[RECORDS TO PROCESS Boundary: Start]

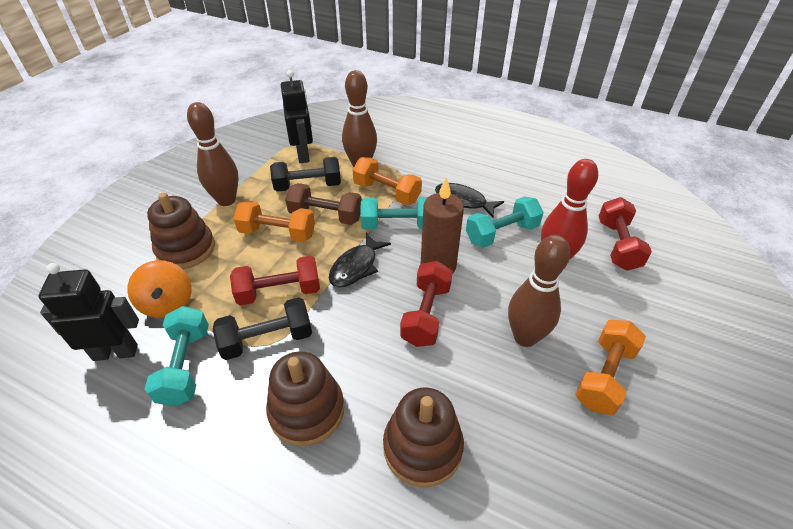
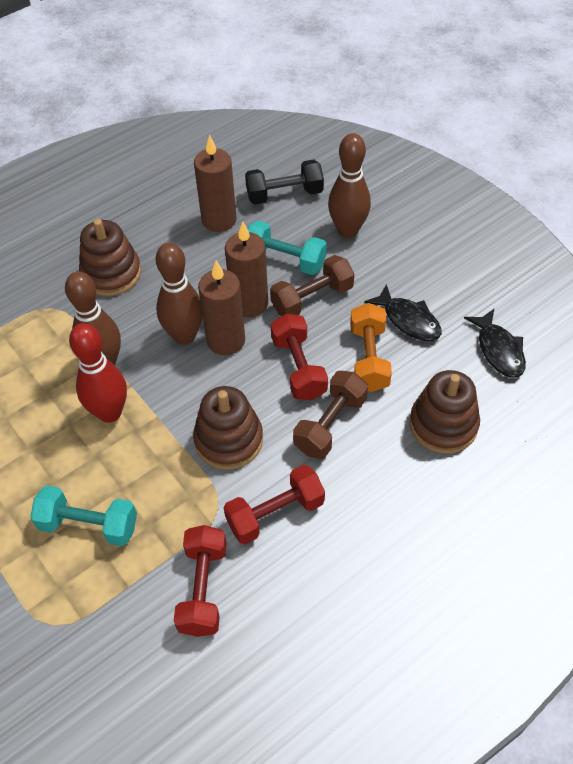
black dumbbell: 2 -> 1
black robot: 2 -> 0
brown candle: 1 -> 3
brown dumbbell: 1 -> 2
orange dumbbell: 3 -> 1
orange spinning top: 1 -> 0
turquoise dumbbell: 3 -> 2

[RECORDS TO PROCESS Boundary: End]

[AIM OF THE TASK] An exact printout is needed of the lines from the one containing "brown dumbbell: 1 -> 2" through the end of the listing above, both of those lines included, and nothing else.

[RESULT BELOW]
brown dumbbell: 1 -> 2
orange dumbbell: 3 -> 1
orange spinning top: 1 -> 0
turquoise dumbbell: 3 -> 2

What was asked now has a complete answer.